MATERIAL TO PROCESS ▸
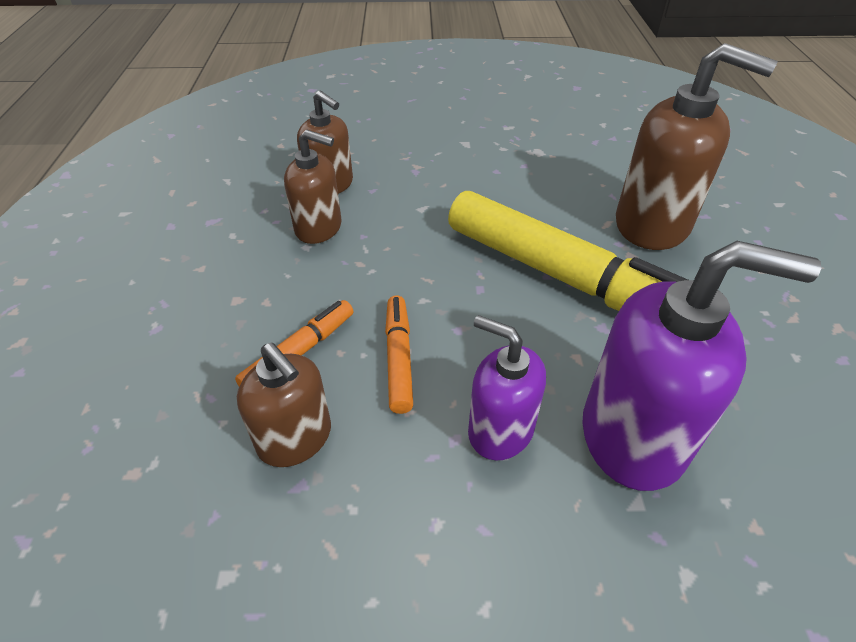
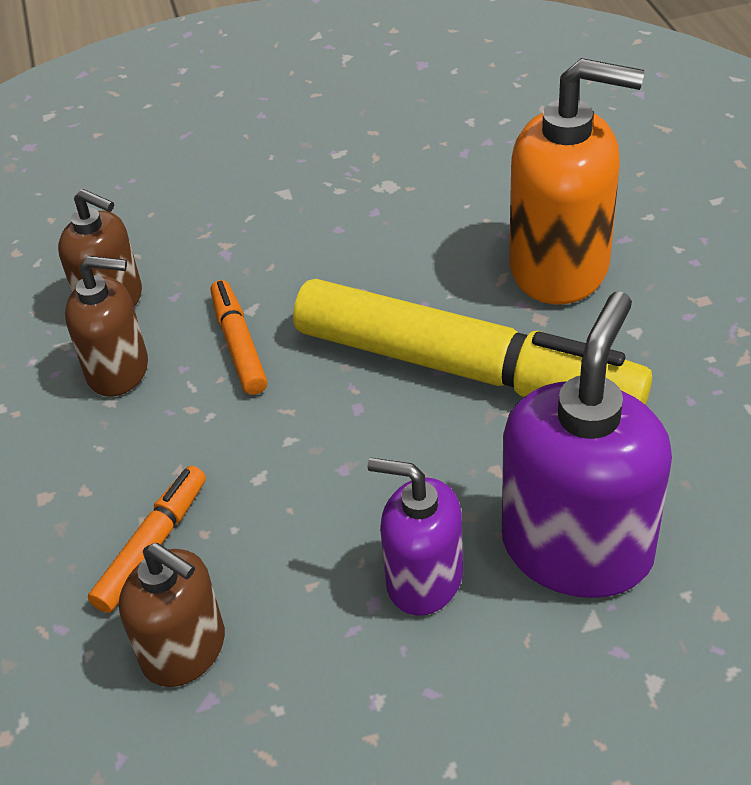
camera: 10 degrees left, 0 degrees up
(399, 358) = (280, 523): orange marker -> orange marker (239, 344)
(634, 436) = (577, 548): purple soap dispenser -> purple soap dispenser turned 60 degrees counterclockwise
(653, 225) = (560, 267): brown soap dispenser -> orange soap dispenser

==

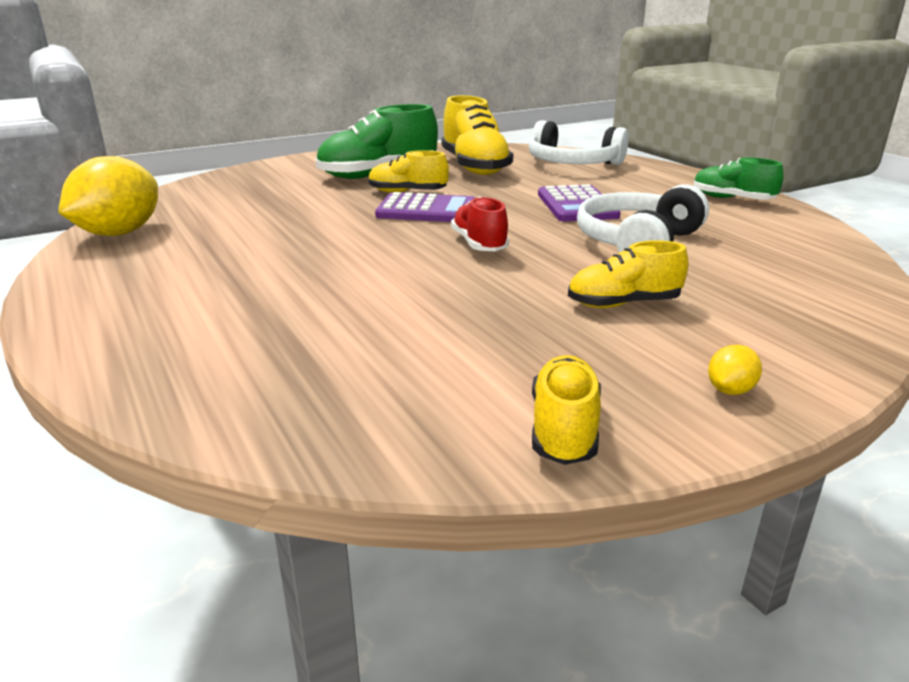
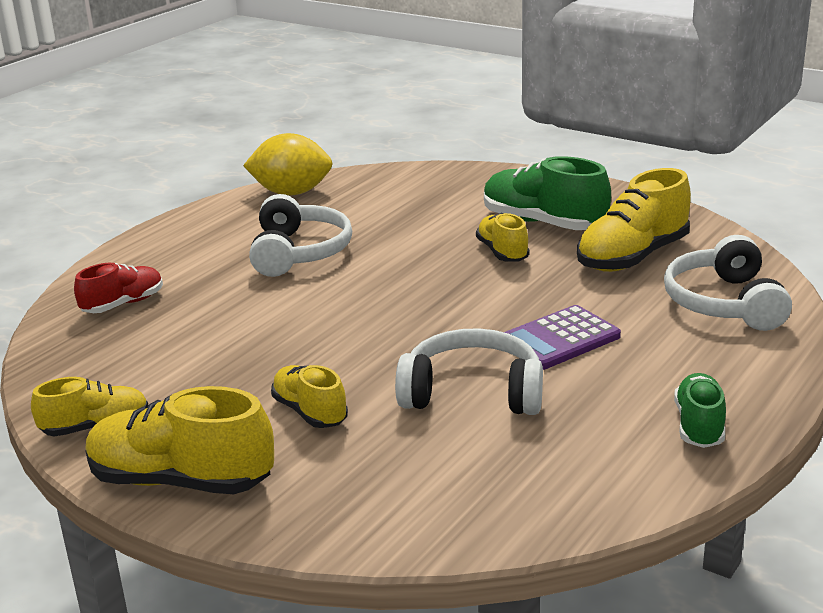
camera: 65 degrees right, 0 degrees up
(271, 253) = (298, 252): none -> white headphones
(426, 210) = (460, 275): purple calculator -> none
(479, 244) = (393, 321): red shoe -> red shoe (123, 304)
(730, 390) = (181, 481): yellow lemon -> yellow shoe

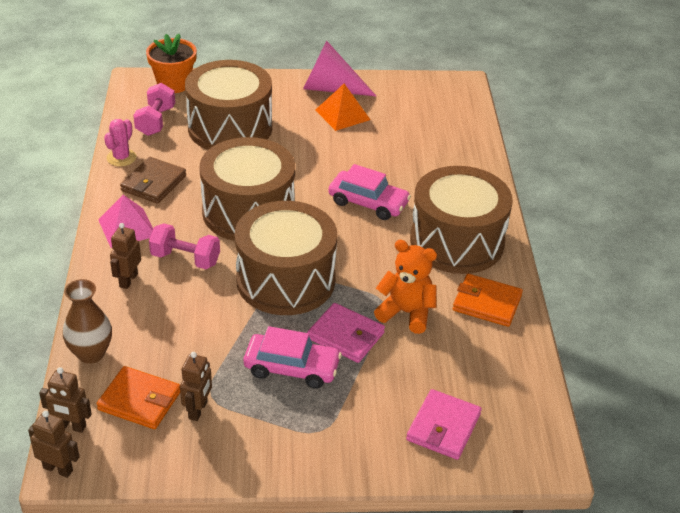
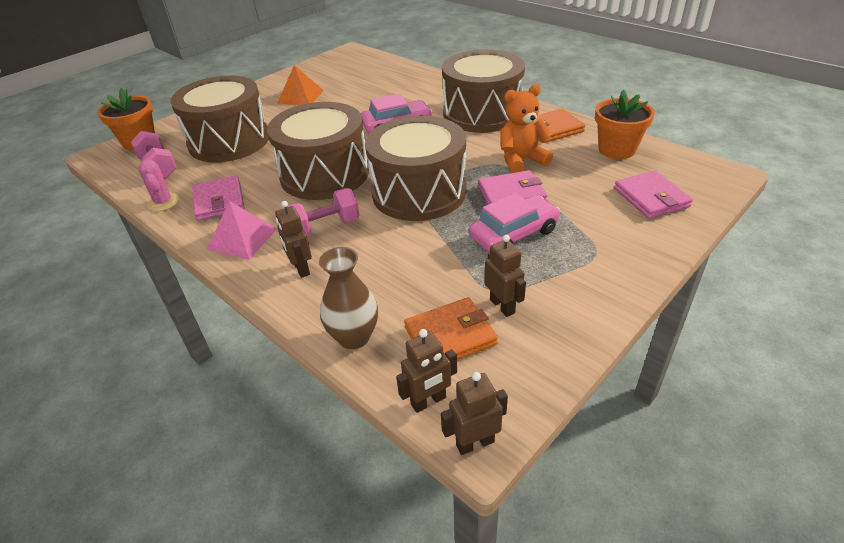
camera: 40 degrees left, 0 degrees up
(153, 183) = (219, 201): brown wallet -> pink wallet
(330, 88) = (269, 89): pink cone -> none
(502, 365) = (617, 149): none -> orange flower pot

WORK ITEM ▸
For this exercise, reproduce exactly the lines of the records above from the one with "(730, 390) = (181, 481): yellow" up to and including the one with "(502, 365) = (617, 149): none", without pictures.

RESPONSE ▸
(730, 390) = (181, 481): yellow lemon -> yellow shoe

camera: 40 degrees left, 0 degrees up
(153, 183) = (219, 201): brown wallet -> pink wallet
(330, 88) = (269, 89): pink cone -> none
(502, 365) = (617, 149): none -> orange flower pot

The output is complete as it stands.